_INSTRUCTIONS FOR THE TASK:_ Without pictures, repeat exactly the lines from the one containing "R8: none -> 510 (N_2, N_16)" through the end of the entries.

Start of RECORDS TO PROCESS

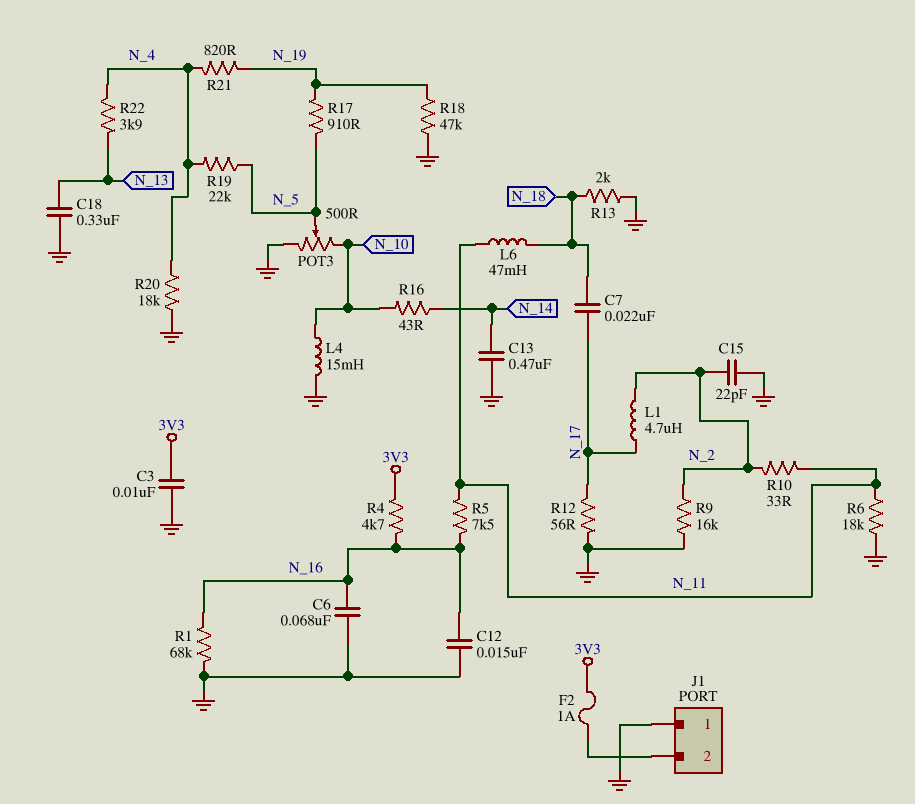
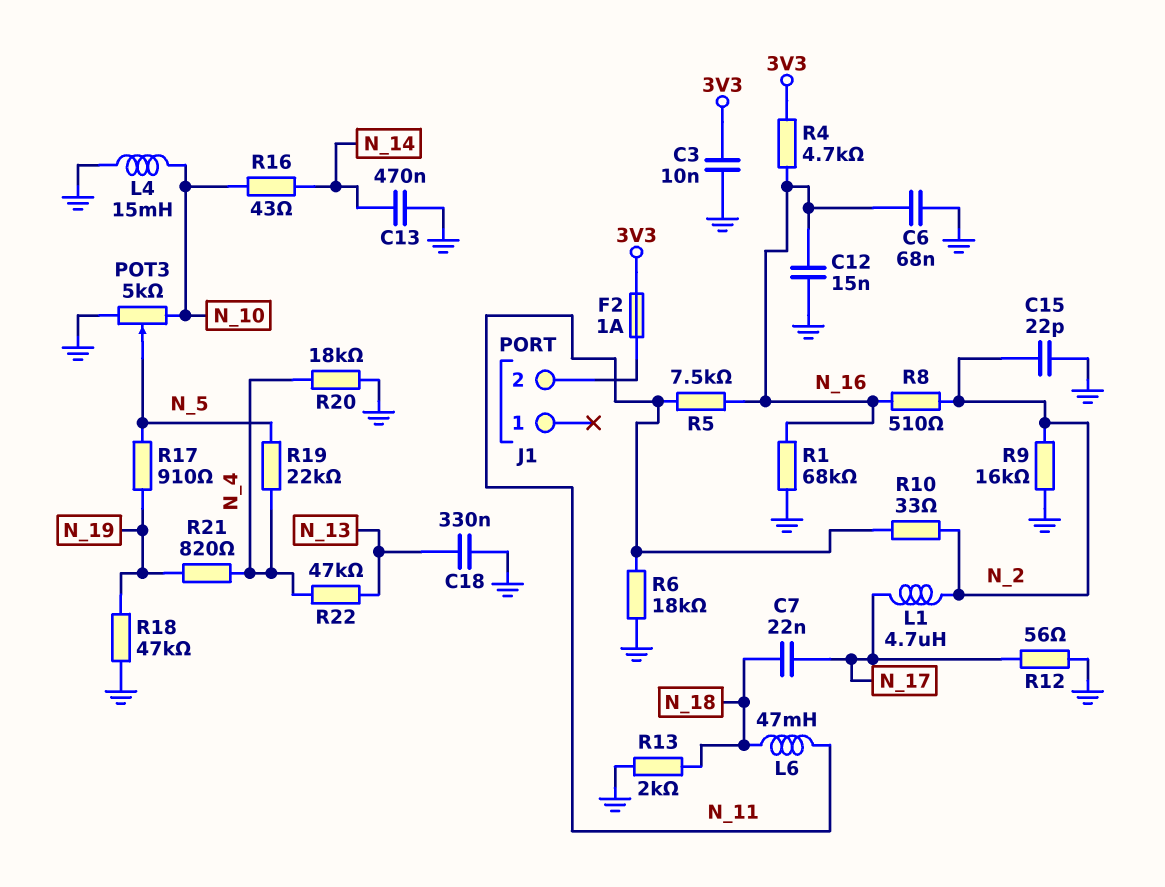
J1 pin 1: GND -> none
POT3: 500 (GND, N_10, wiper N_5) -> 5k (GND, N_10, wiper N_5)
R8: none -> 510 (N_2, N_16)
R22: 3.9k (N_4, N_13) -> 47k (N_4, N_13)

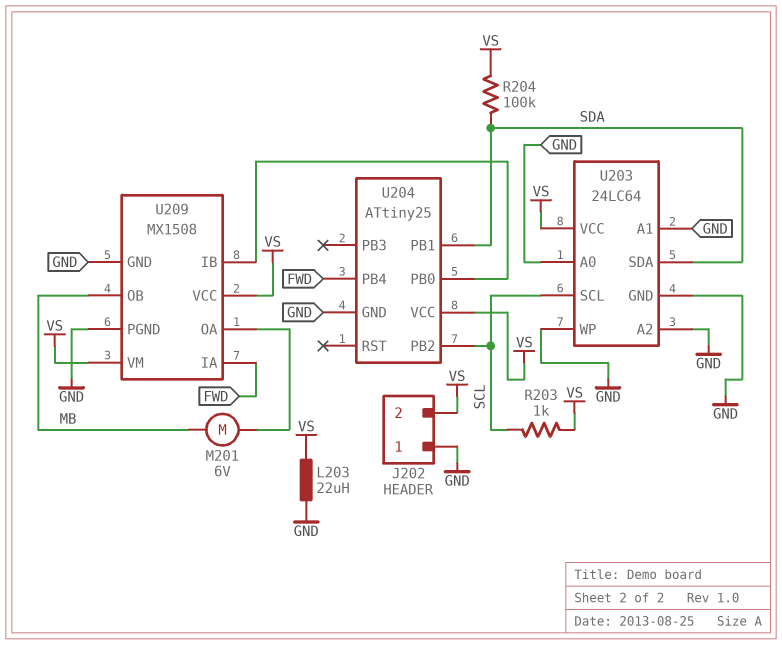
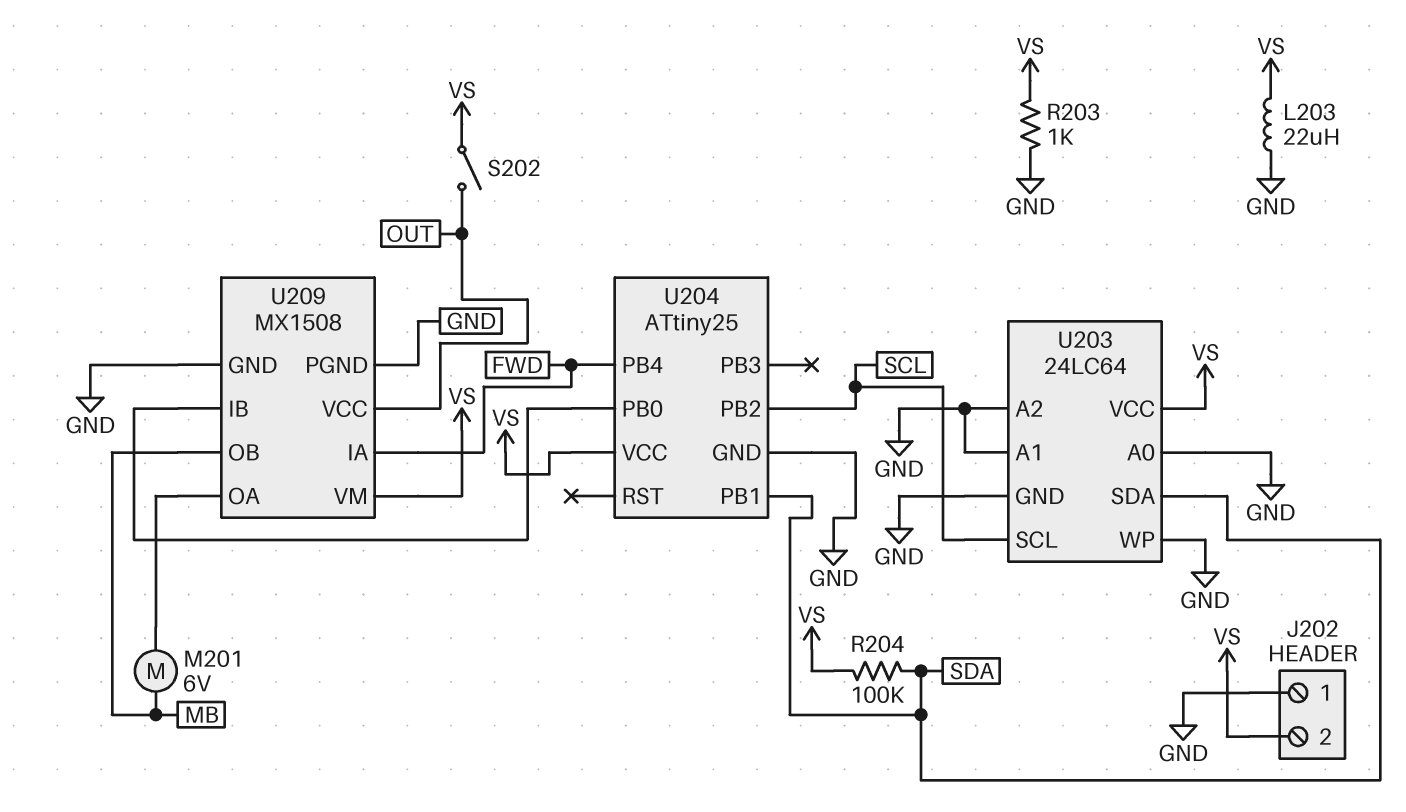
R203: 1k (SCL, VS) -> 1k (GND, VS)
S202: none -> switch (OUT, VS)
U209 pin VCC: VS -> OUT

End of RECORDS TO PROCESS

_EXERCISE RESULT:_
R8: none -> 510 (N_2, N_16)
R22: 3.9k (N_4, N_13) -> 47k (N_4, N_13)

R203: 1k (SCL, VS) -> 1k (GND, VS)
S202: none -> switch (OUT, VS)
U209 pin VCC: VS -> OUT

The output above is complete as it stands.